**Data excerpts**

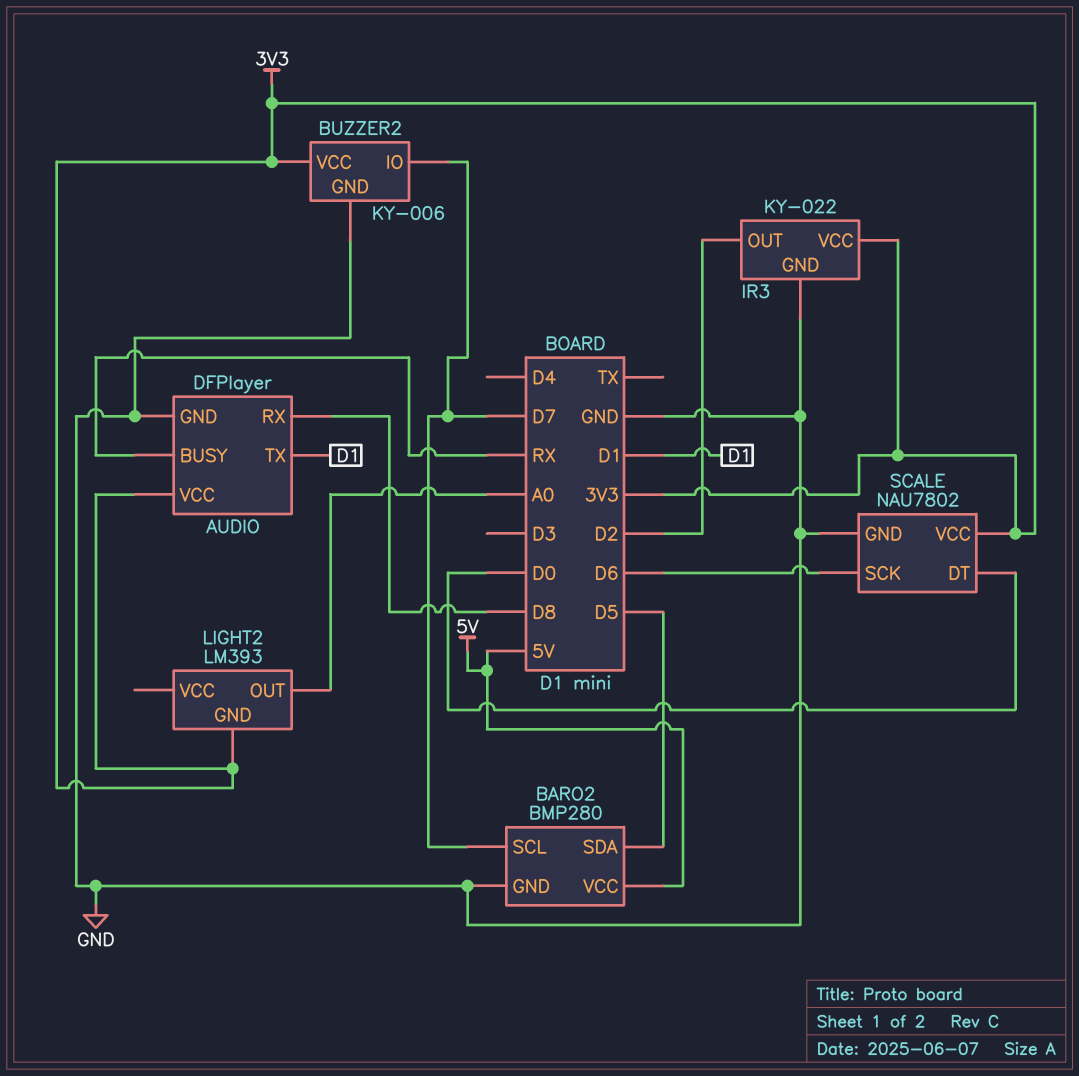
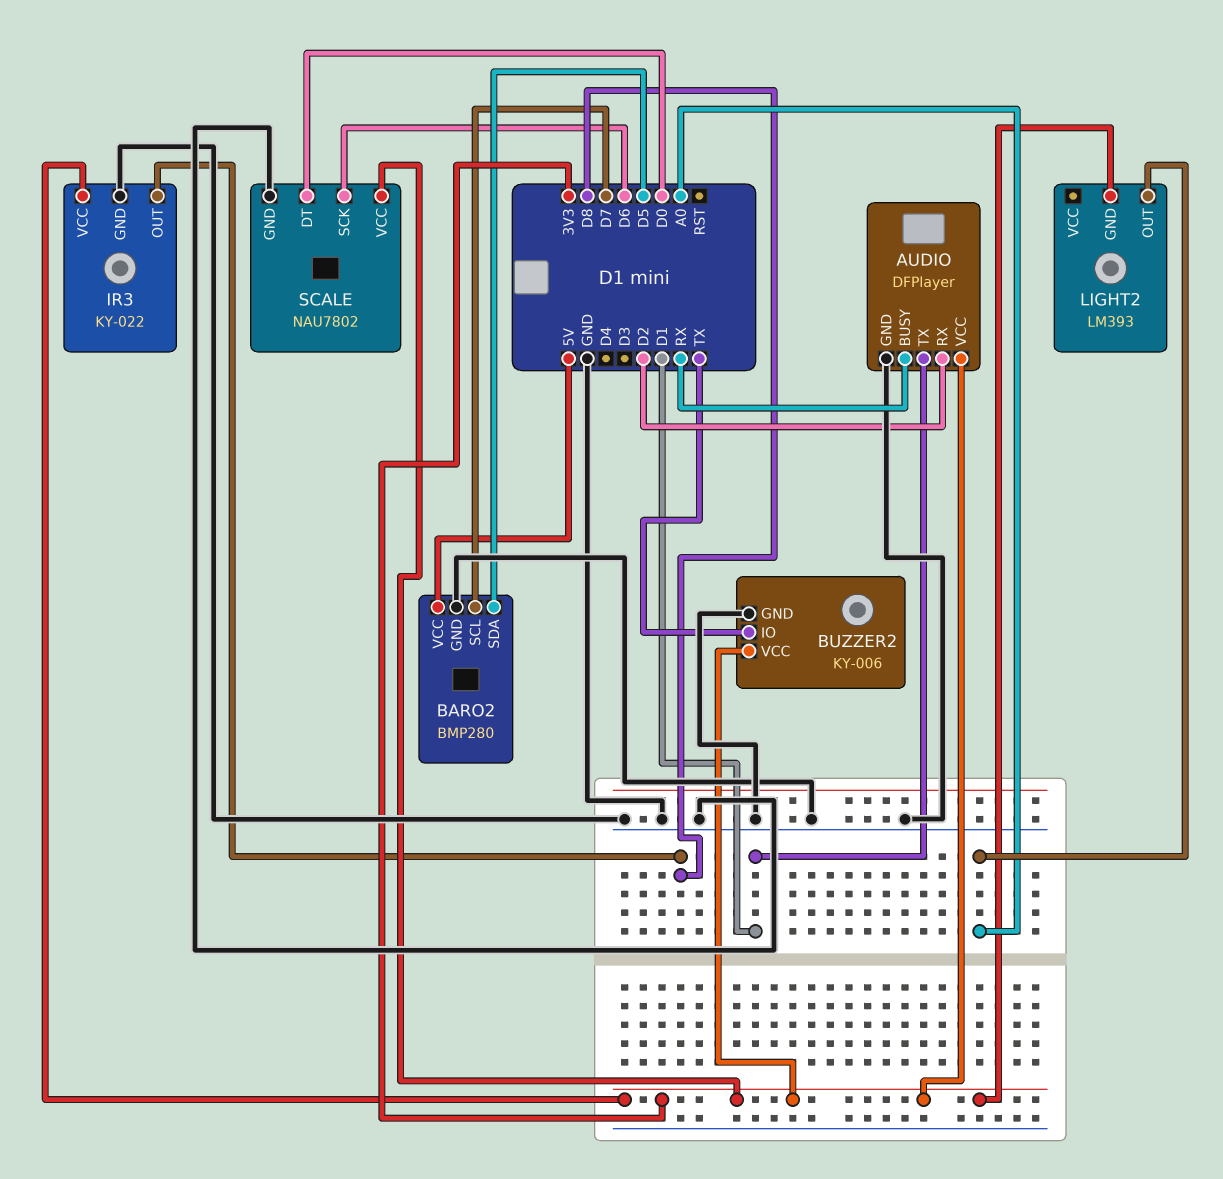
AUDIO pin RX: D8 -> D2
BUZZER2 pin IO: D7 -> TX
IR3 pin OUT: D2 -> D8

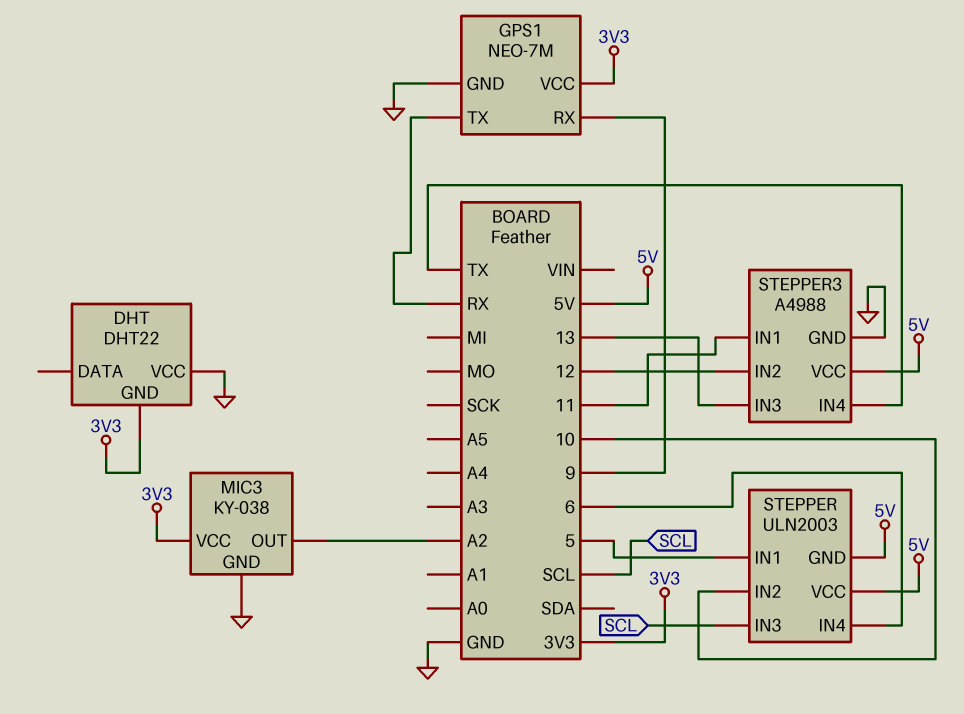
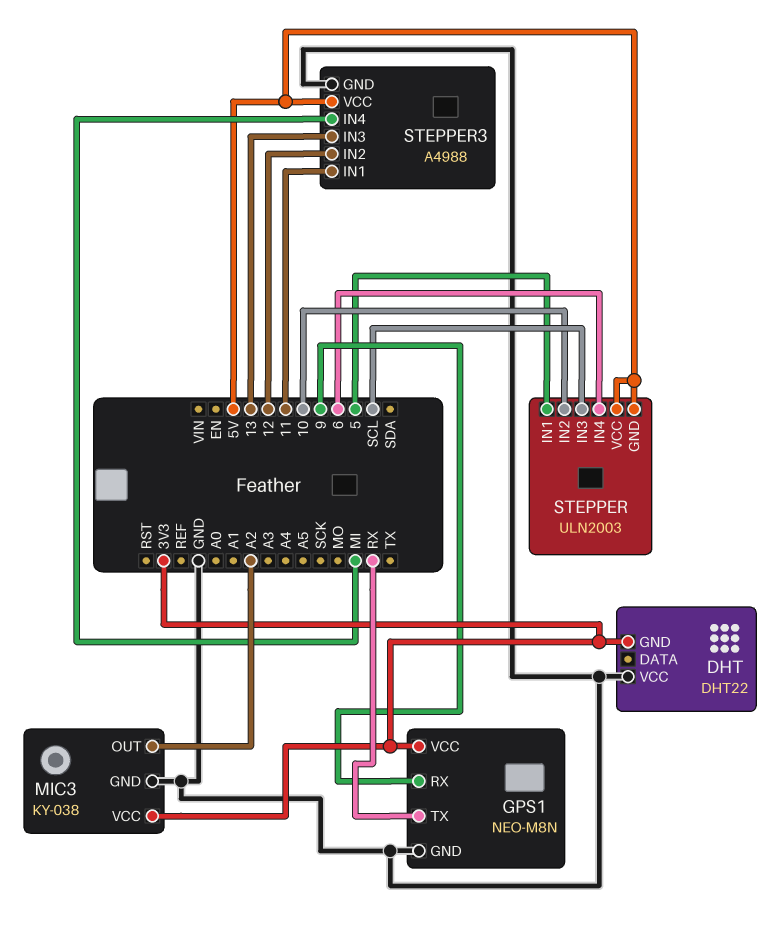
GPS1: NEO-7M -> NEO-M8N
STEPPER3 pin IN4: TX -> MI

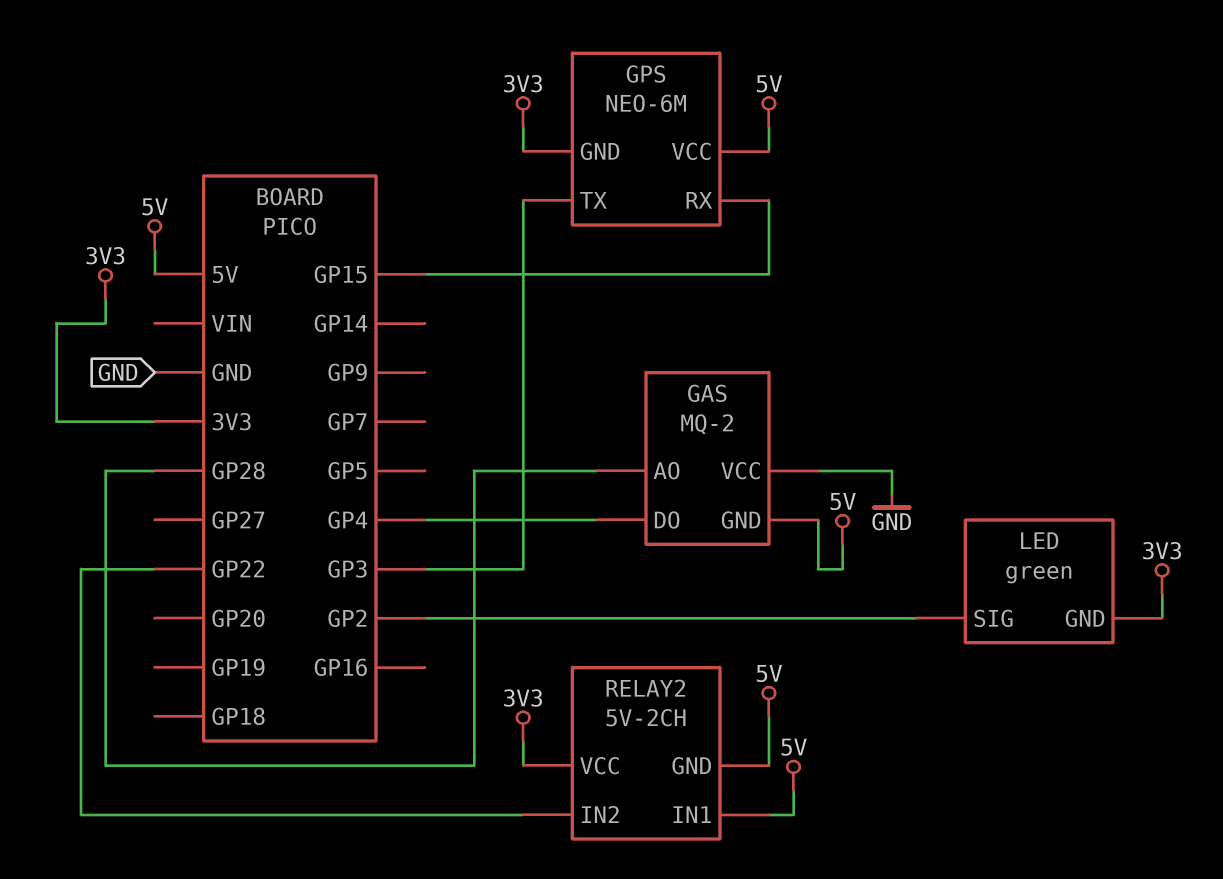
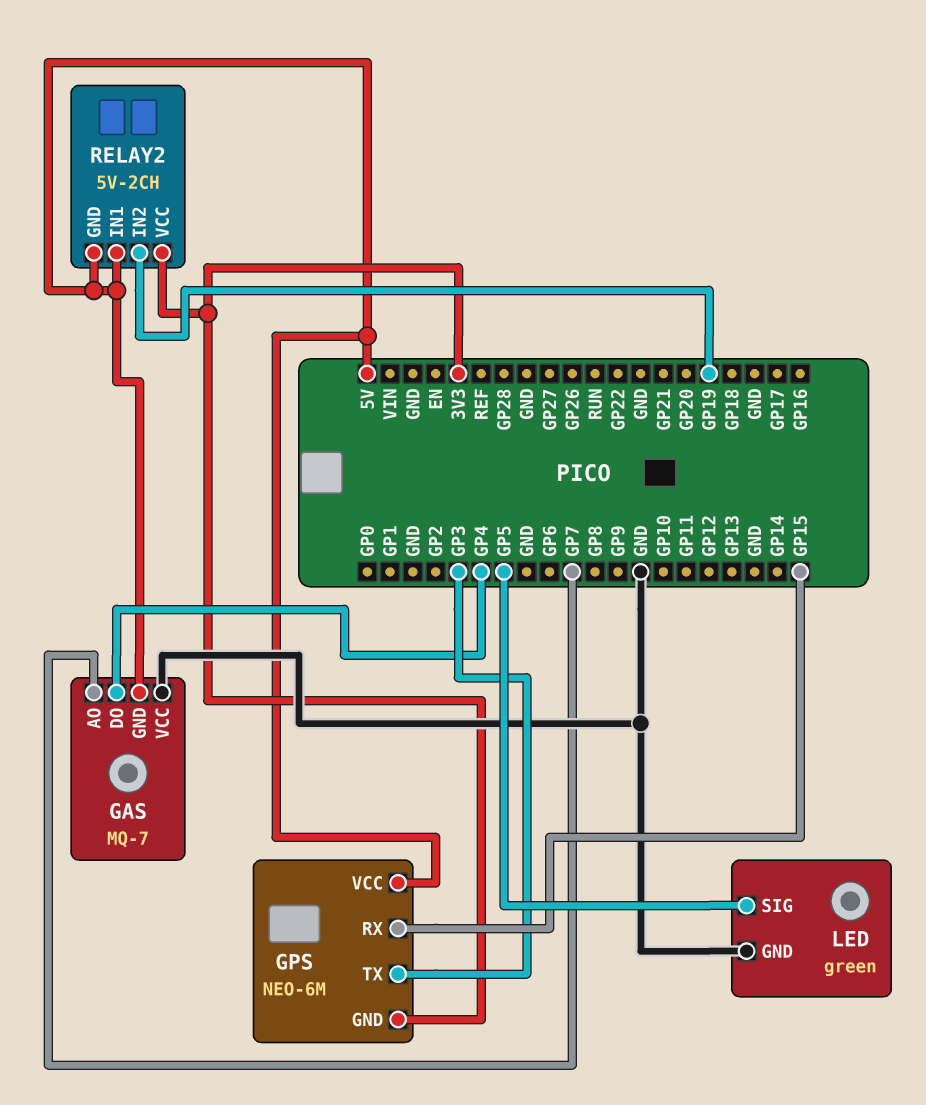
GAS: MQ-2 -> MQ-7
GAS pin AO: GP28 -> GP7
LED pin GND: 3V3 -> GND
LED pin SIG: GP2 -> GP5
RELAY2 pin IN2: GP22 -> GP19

**What you have to do**
Make an exact copy of the lines above, starting at the line that contains "GPS1: NEO-7M -> NEO-M8N" and running through the final line of the entries. Omit the pictures.

**Answer section**
GPS1: NEO-7M -> NEO-M8N
STEPPER3 pin IN4: TX -> MI

GAS: MQ-2 -> MQ-7
GAS pin AO: GP28 -> GP7
LED pin GND: 3V3 -> GND
LED pin SIG: GP2 -> GP5
RELAY2 pin IN2: GP22 -> GP19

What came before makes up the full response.